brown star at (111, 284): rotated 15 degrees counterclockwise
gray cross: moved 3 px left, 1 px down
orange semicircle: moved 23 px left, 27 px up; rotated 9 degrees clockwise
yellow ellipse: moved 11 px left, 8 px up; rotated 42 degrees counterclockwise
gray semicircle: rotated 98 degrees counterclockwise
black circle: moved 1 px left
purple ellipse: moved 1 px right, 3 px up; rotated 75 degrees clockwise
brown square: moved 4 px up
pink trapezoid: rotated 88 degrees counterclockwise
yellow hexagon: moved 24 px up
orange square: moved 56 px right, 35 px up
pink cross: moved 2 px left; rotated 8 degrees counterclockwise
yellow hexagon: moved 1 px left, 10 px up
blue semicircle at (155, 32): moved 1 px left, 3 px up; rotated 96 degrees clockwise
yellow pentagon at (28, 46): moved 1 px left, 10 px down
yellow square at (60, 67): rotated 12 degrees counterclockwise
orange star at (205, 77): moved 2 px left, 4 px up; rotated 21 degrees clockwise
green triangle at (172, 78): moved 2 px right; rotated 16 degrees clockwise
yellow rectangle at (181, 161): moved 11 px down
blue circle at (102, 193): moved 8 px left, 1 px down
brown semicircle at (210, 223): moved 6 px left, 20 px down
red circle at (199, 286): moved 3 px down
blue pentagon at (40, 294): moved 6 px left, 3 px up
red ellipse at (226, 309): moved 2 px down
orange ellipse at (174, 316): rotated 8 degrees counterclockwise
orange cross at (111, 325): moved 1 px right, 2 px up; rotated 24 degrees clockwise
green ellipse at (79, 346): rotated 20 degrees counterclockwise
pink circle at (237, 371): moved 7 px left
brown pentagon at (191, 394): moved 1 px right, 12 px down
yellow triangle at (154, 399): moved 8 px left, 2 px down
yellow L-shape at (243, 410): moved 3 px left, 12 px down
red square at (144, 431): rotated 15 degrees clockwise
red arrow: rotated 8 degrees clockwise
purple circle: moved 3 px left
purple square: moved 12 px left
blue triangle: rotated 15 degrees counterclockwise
***
◆ **What you will do**: If a line in the entries above contains the word "cross", copy it.

◆ **Result**:
gray cross: moved 3 px left, 1 px down
pink cross: moved 2 px left; rotated 8 degrees counterclockwise
orange cross at (111, 325): moved 1 px right, 2 px up; rotated 24 degrees clockwise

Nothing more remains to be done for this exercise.